Activity: Take from the entries below the stretch from the line with "R207: 470 (VCC, n3) -> 470 (n3, n9)" through the line with "U201 pin P1.2: n8 -> n5", and return it exactly, leaving the pictures out.

Task input:
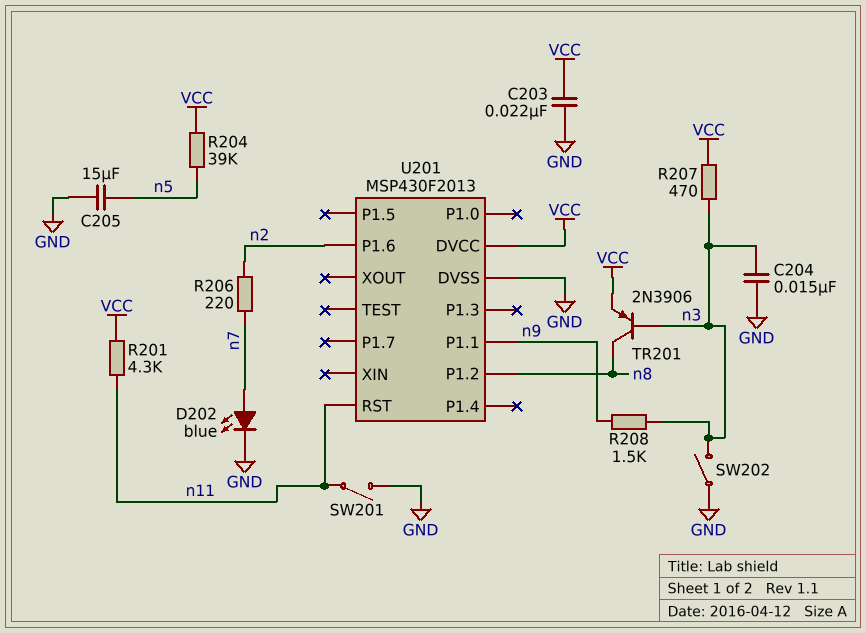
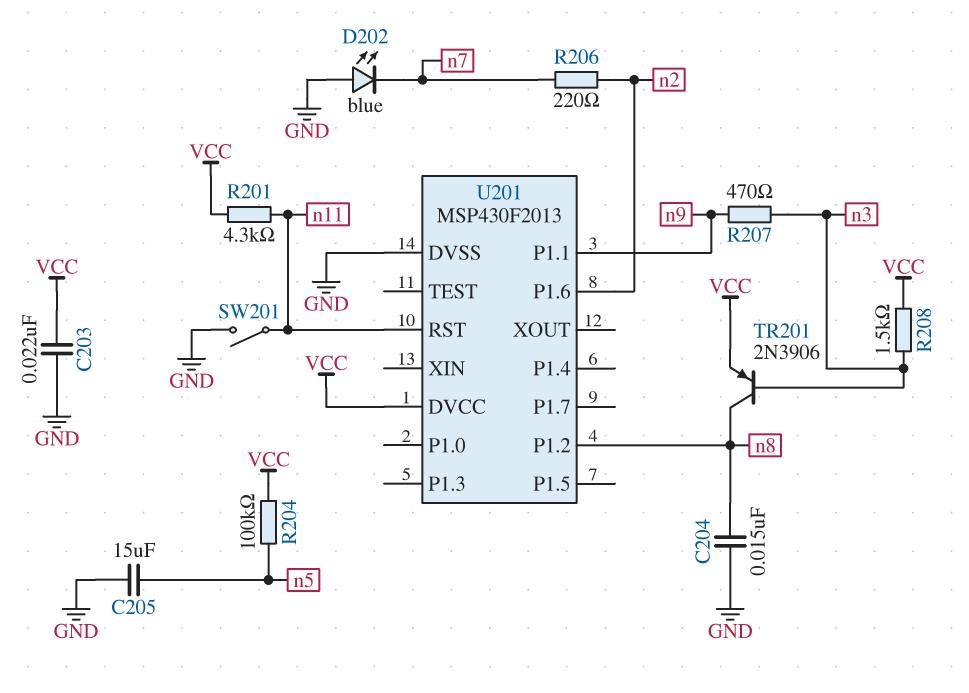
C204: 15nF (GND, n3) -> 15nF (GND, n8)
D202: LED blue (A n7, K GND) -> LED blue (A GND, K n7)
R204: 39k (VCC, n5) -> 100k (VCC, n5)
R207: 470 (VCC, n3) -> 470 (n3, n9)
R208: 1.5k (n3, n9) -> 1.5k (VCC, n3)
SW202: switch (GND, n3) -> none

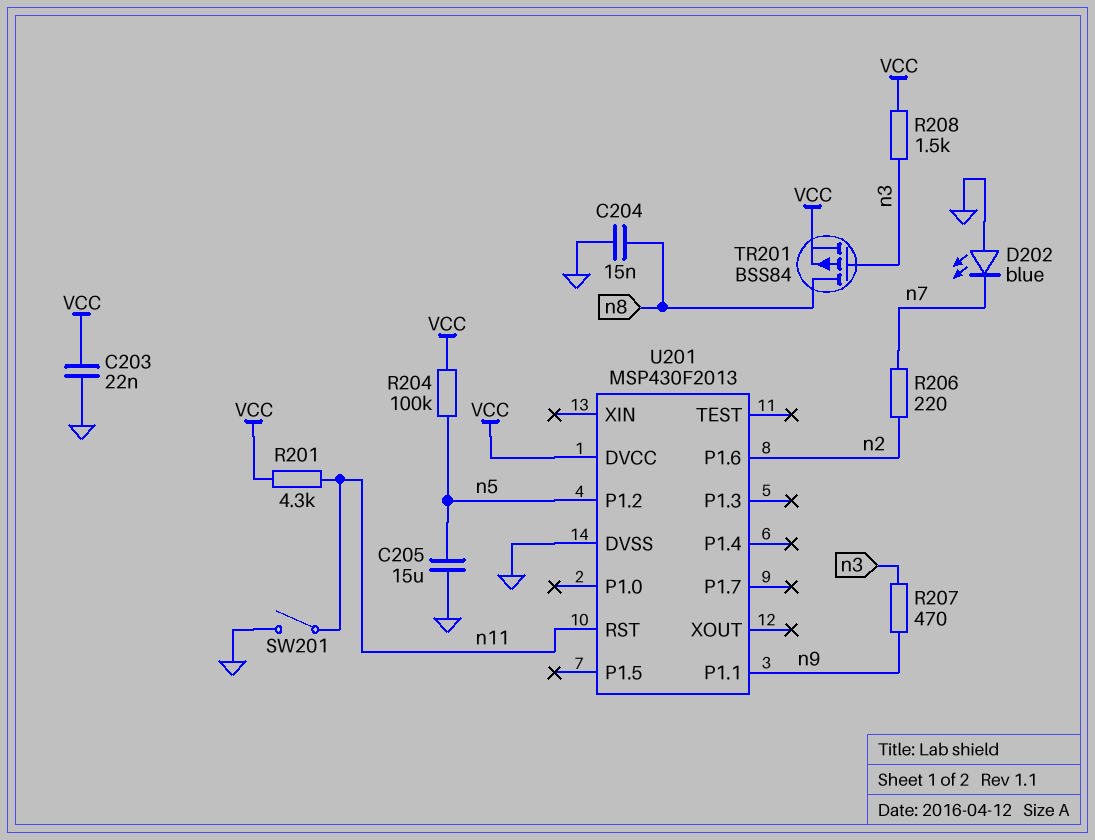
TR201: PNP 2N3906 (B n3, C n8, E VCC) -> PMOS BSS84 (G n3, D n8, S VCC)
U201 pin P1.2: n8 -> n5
...
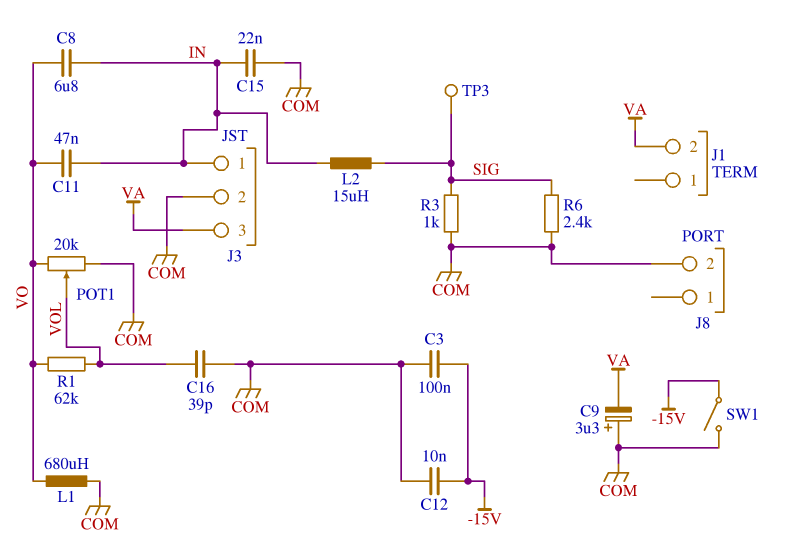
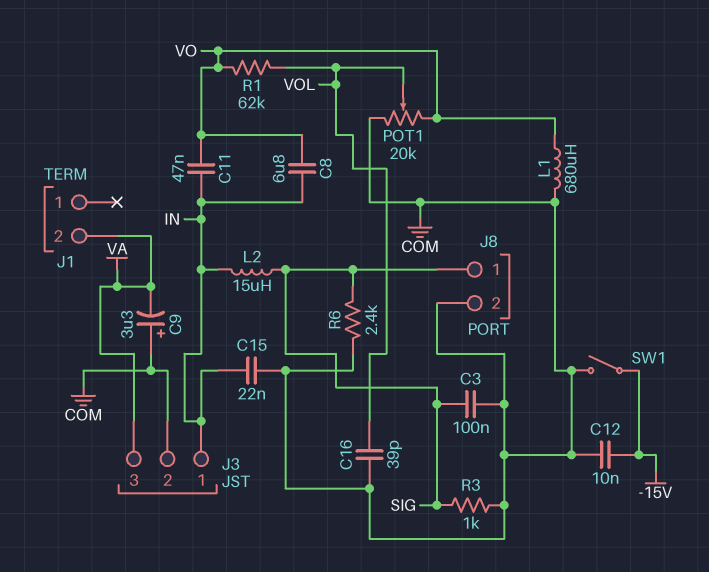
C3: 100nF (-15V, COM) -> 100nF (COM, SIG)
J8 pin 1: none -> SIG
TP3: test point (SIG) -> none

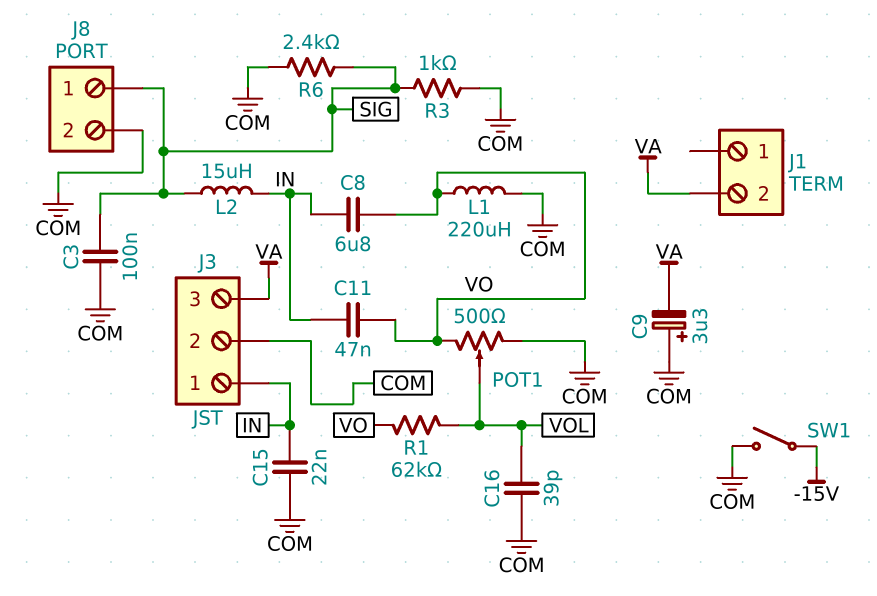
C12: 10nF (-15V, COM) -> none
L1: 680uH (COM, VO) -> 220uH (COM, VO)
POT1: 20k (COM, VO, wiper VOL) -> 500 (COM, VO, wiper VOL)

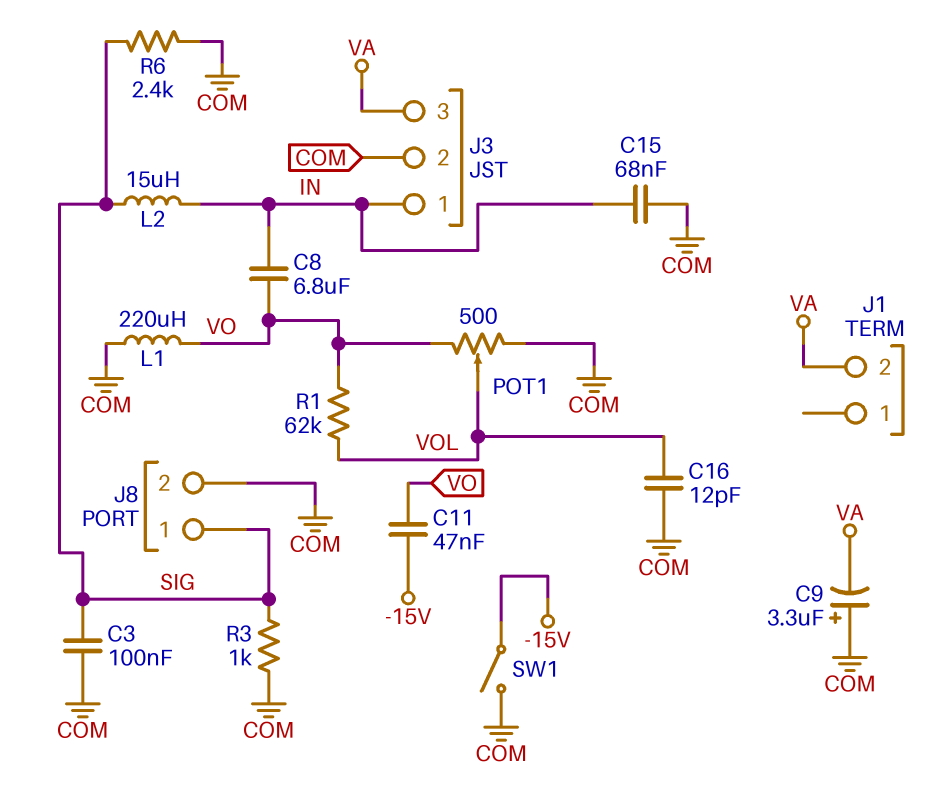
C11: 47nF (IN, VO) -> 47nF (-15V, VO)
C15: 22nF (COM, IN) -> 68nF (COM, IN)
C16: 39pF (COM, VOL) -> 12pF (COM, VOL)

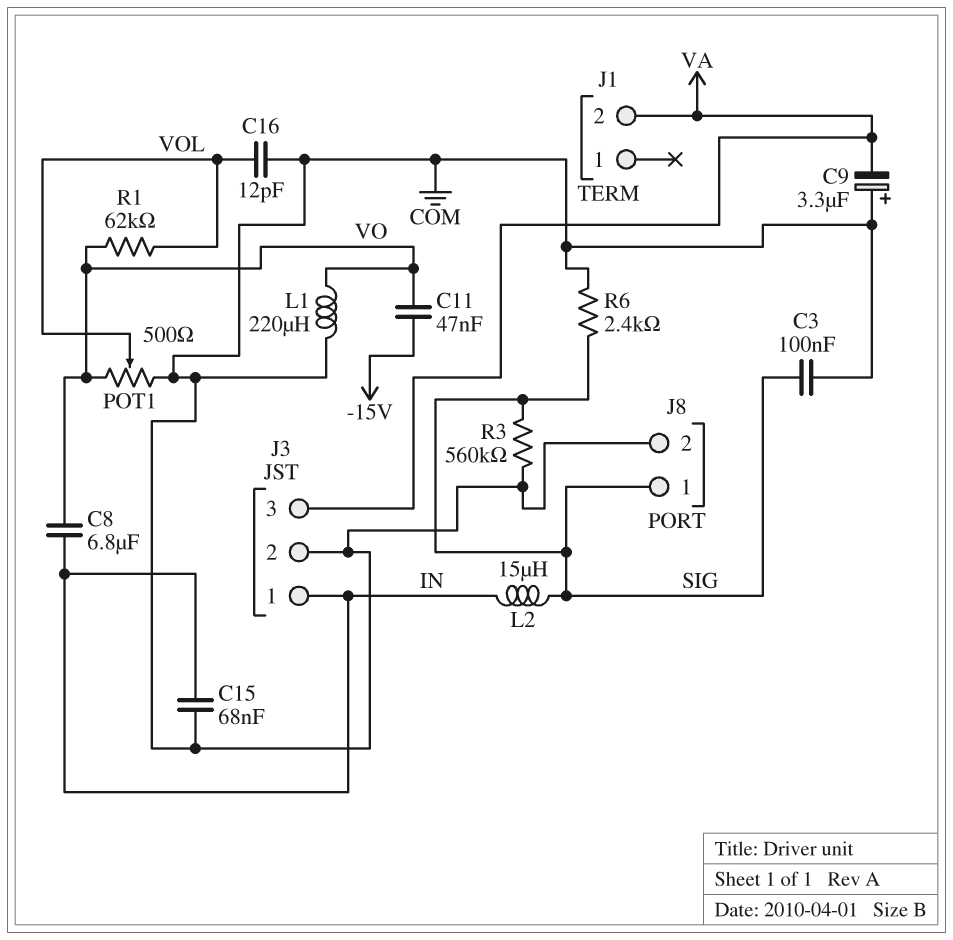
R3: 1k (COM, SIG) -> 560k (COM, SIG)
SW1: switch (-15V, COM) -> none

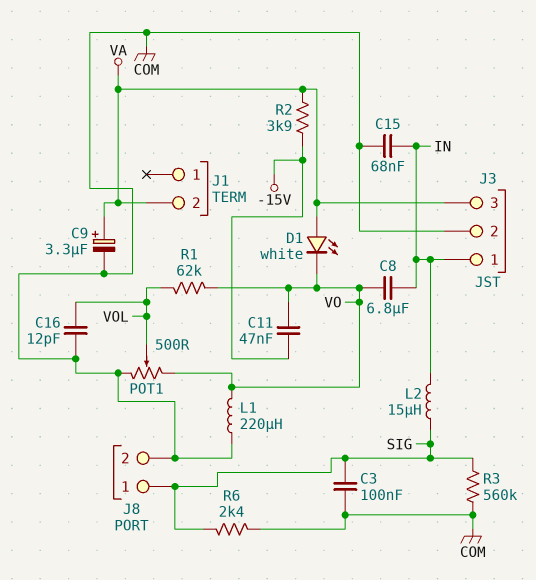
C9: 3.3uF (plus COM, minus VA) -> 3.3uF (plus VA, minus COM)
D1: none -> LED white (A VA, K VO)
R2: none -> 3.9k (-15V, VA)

The answer:
R207: 470 (VCC, n3) -> 470 (n3, n9)
R208: 1.5k (n3, n9) -> 1.5k (VCC, n3)
SW202: switch (GND, n3) -> none

TR201: PNP 2N3906 (B n3, C n8, E VCC) -> PMOS BSS84 (G n3, D n8, S VCC)
U201 pin P1.2: n8 -> n5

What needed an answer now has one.